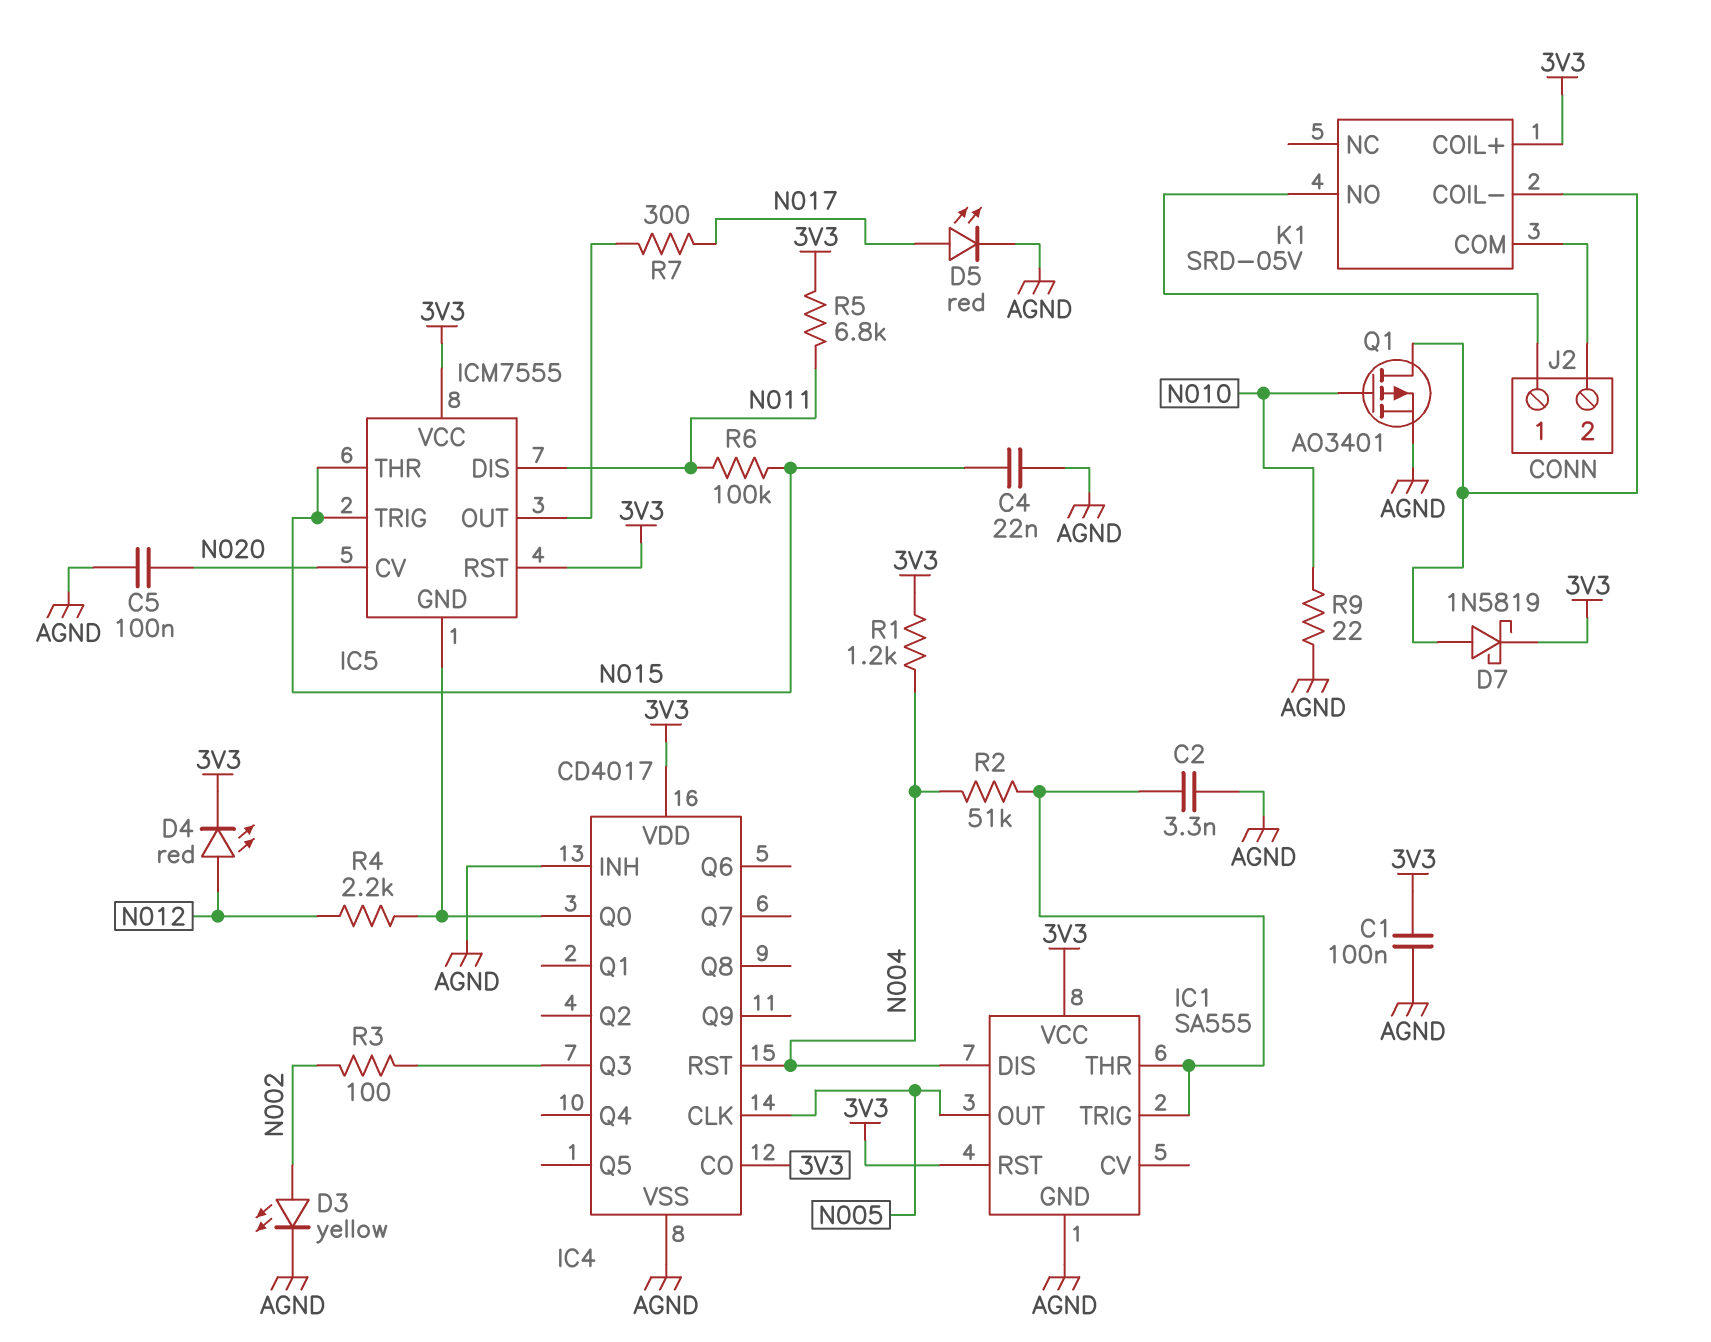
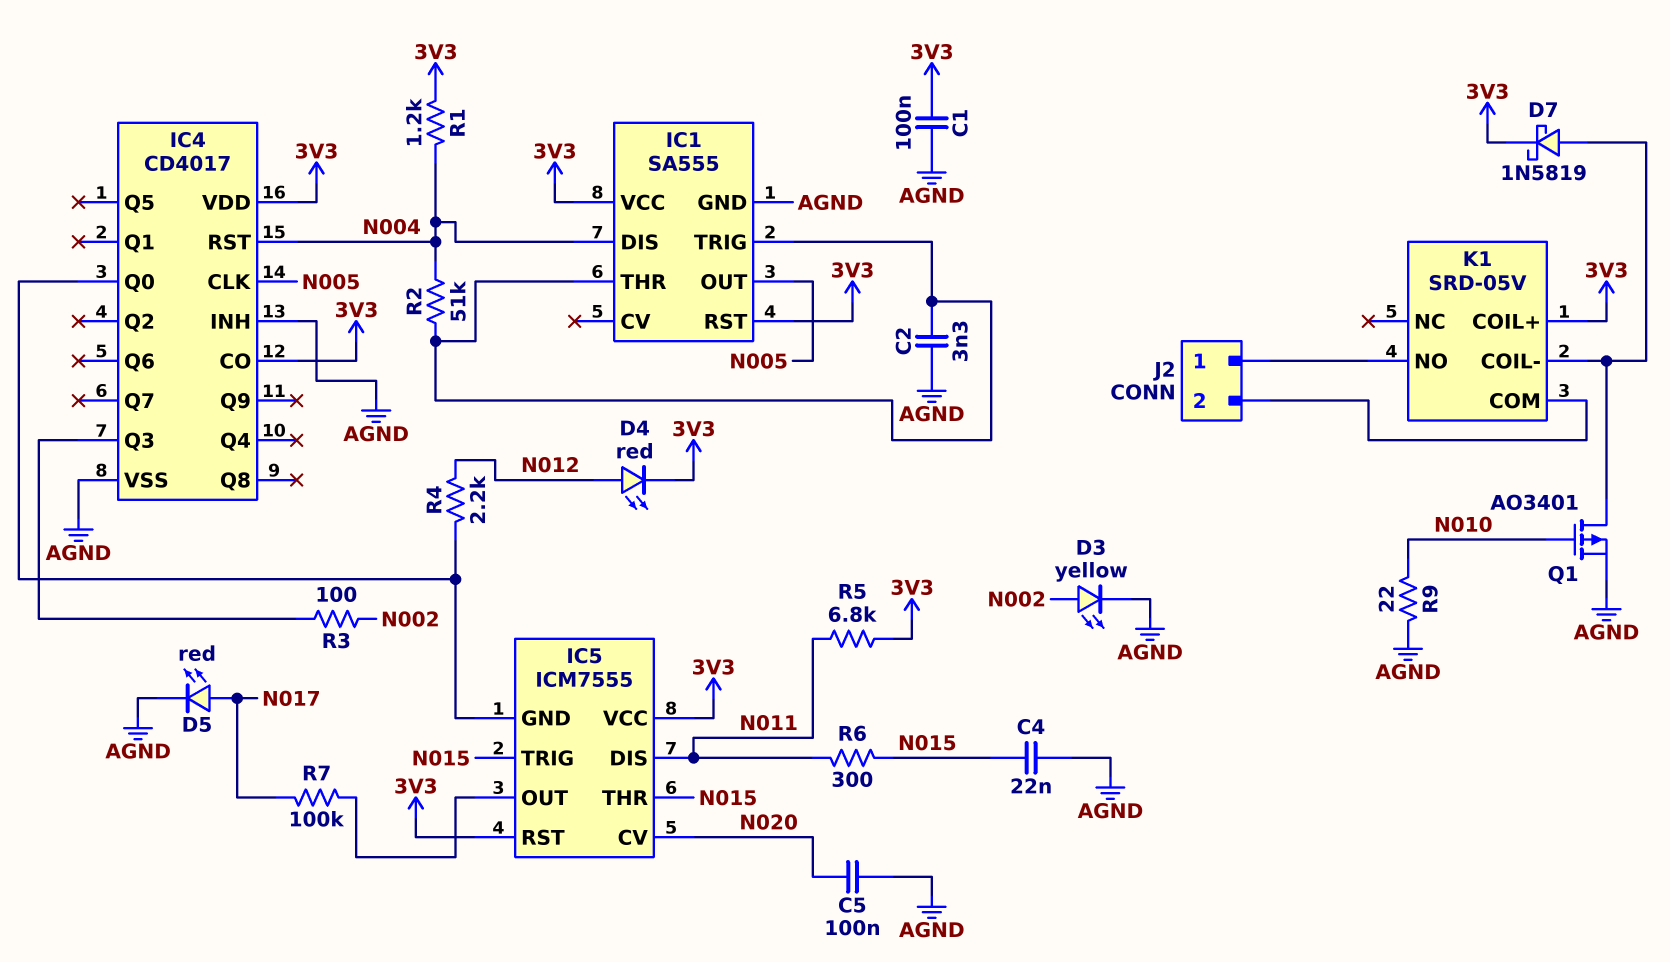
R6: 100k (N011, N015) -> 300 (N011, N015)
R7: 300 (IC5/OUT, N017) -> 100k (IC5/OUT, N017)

---

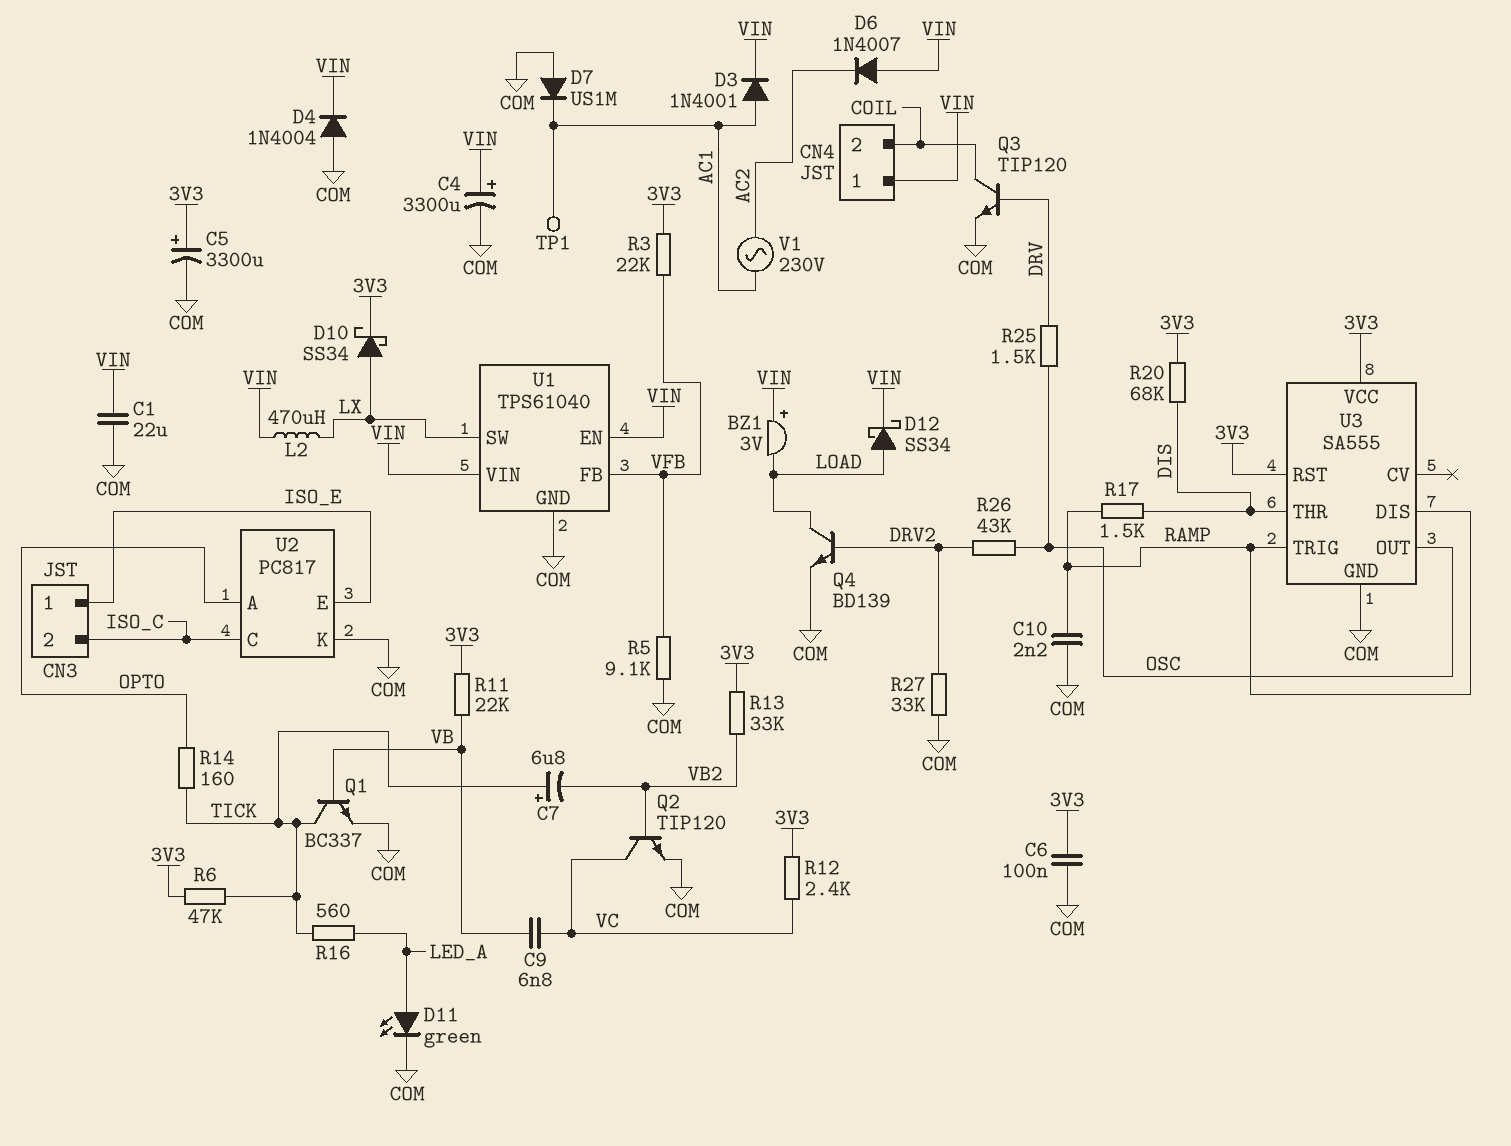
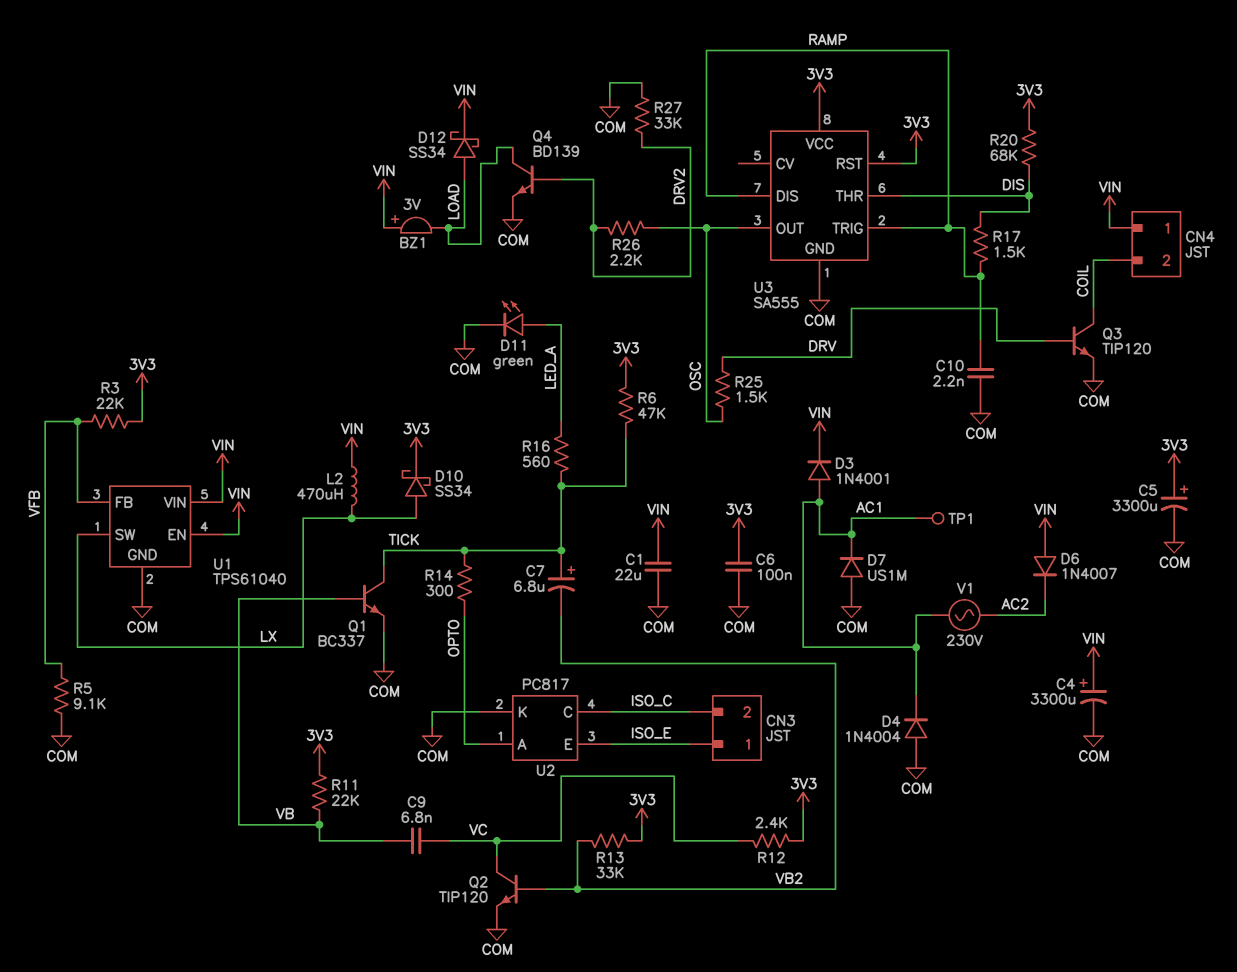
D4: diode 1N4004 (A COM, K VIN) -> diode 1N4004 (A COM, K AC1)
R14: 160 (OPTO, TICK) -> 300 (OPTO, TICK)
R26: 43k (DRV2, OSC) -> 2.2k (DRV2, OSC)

...

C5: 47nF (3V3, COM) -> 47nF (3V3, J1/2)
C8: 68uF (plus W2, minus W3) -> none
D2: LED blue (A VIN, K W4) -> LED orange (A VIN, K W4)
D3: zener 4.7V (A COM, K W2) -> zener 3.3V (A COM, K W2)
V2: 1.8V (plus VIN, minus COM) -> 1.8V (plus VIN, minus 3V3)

**The task:**
Your task for the entries above: copy exactly the span starting with the line with "D2: LED blue" and going on through the line with "V2: 1.8V (plus", both lines included, and nothing else.

**Answer to this exercise:**
D2: LED blue (A VIN, K W4) -> LED orange (A VIN, K W4)
D3: zener 4.7V (A COM, K W2) -> zener 3.3V (A COM, K W2)
V2: 1.8V (plus VIN, minus COM) -> 1.8V (plus VIN, minus 3V3)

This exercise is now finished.